Difference listings
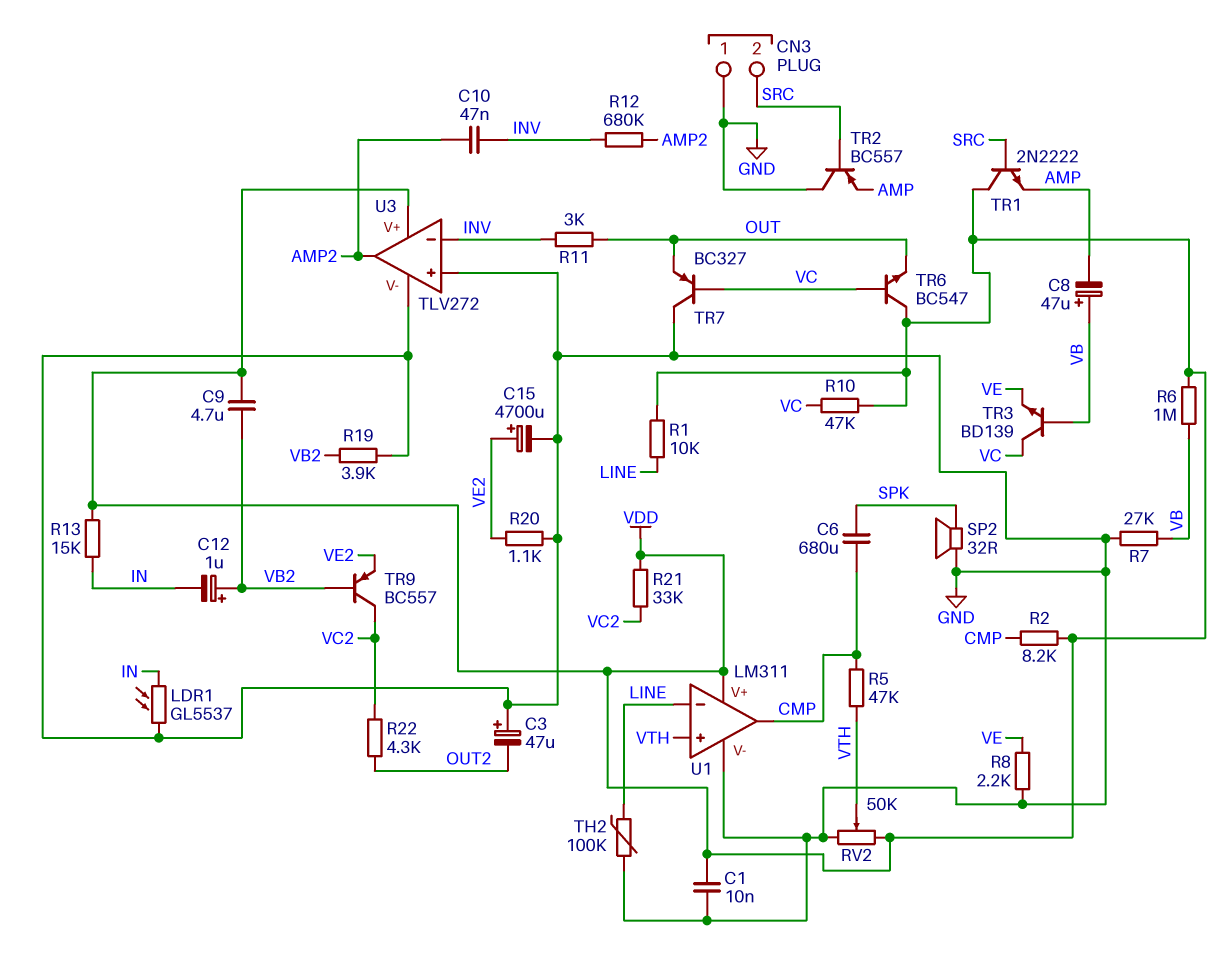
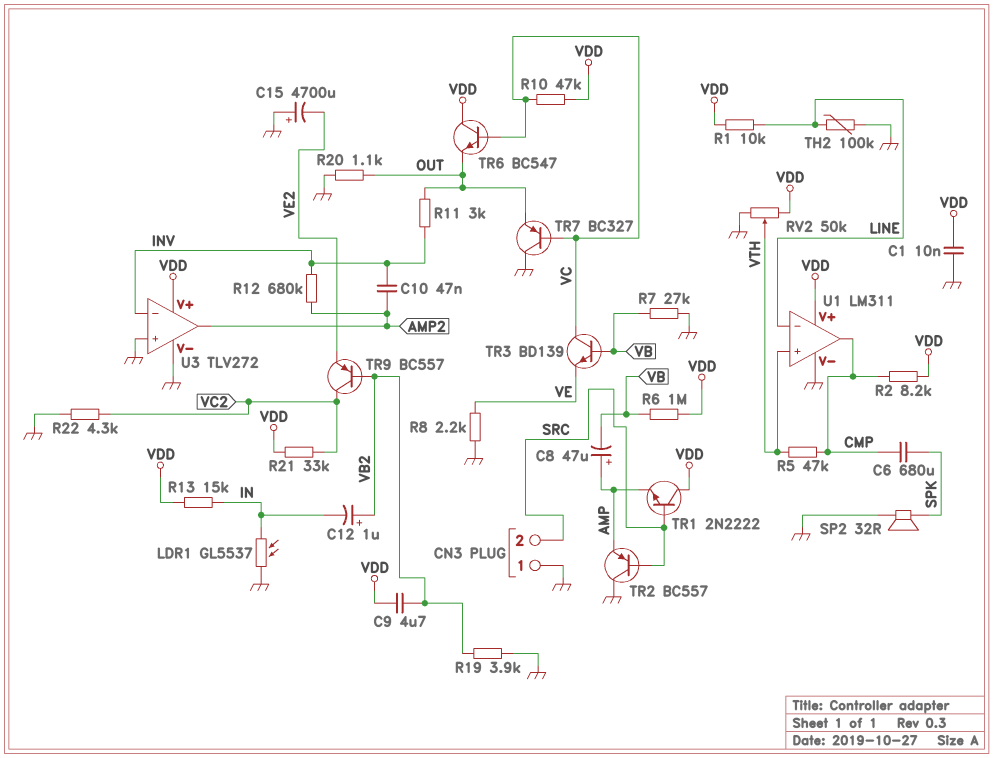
C3: 47uF (plus GND, minus OUT2) -> none
C8: 47uF (plus VB, minus AMP) -> 47uF (plus AMP, minus VB)
C15: 4700uF (plus VE2, minus GND) -> 4700uF (plus GND, minus VE2)
R20: 1.1k (GND, VE2) -> 1.1k (GND, OUT)
R22: 4.3k (OUT2, VC2) -> 4.3k (GND, VC2)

* **Task directions**
The result should be an exact retyped version of all the entries above, containing no pictures.

* **Solution for this exercise**
C3: 47uF (plus GND, minus OUT2) -> none
C8: 47uF (plus VB, minus AMP) -> 47uF (plus AMP, minus VB)
C15: 4700uF (plus VE2, minus GND) -> 4700uF (plus GND, minus VE2)
R20: 1.1k (GND, VE2) -> 1.1k (GND, OUT)
R22: 4.3k (OUT2, VC2) -> 4.3k (GND, VC2)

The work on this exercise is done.